**Your objective**.
Could you reproduce the material below exactly, from the line containing "added: purple_tefosezal [255 268]" through its last line, and leave out everything else?

**Data block**.
Content starts

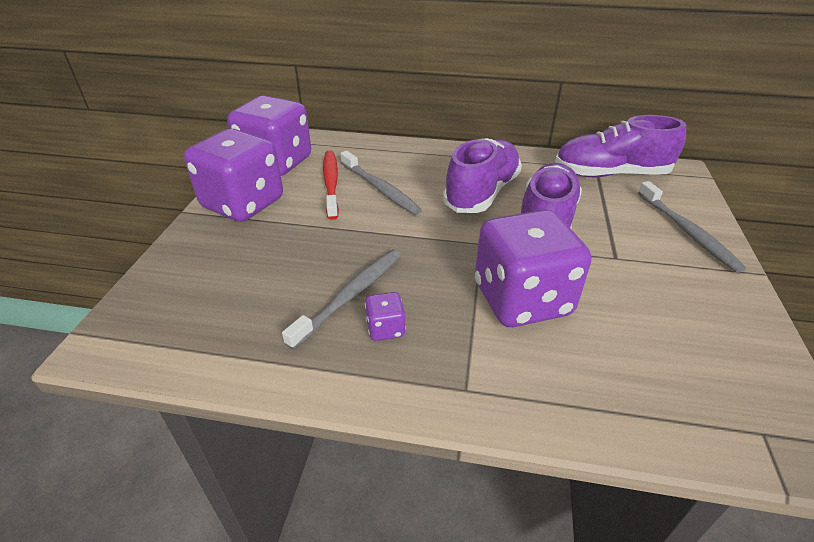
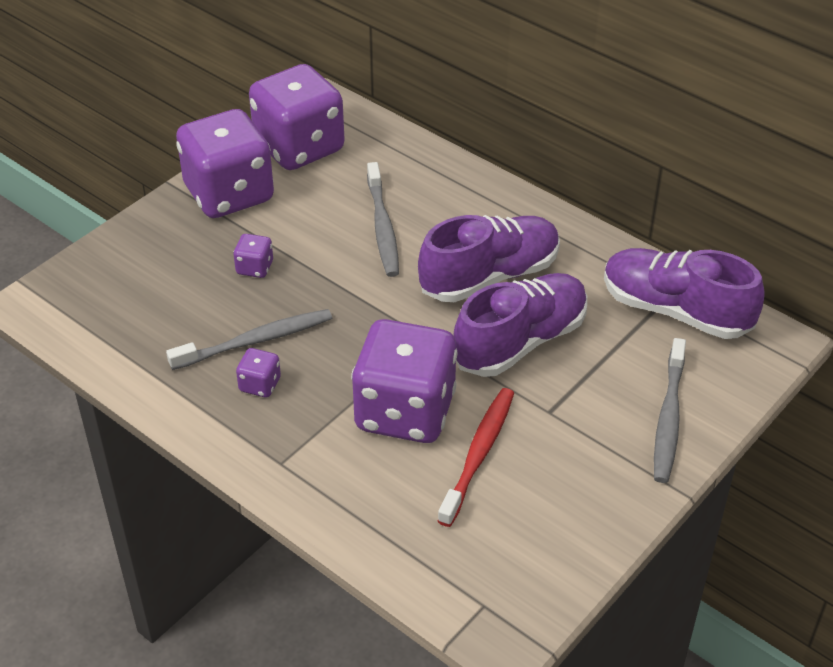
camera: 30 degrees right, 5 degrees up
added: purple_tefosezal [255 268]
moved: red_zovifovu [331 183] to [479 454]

Content ends

**Result**.
added: purple_tefosezal [255 268]
moved: red_zovifovu [331 183] to [479 454]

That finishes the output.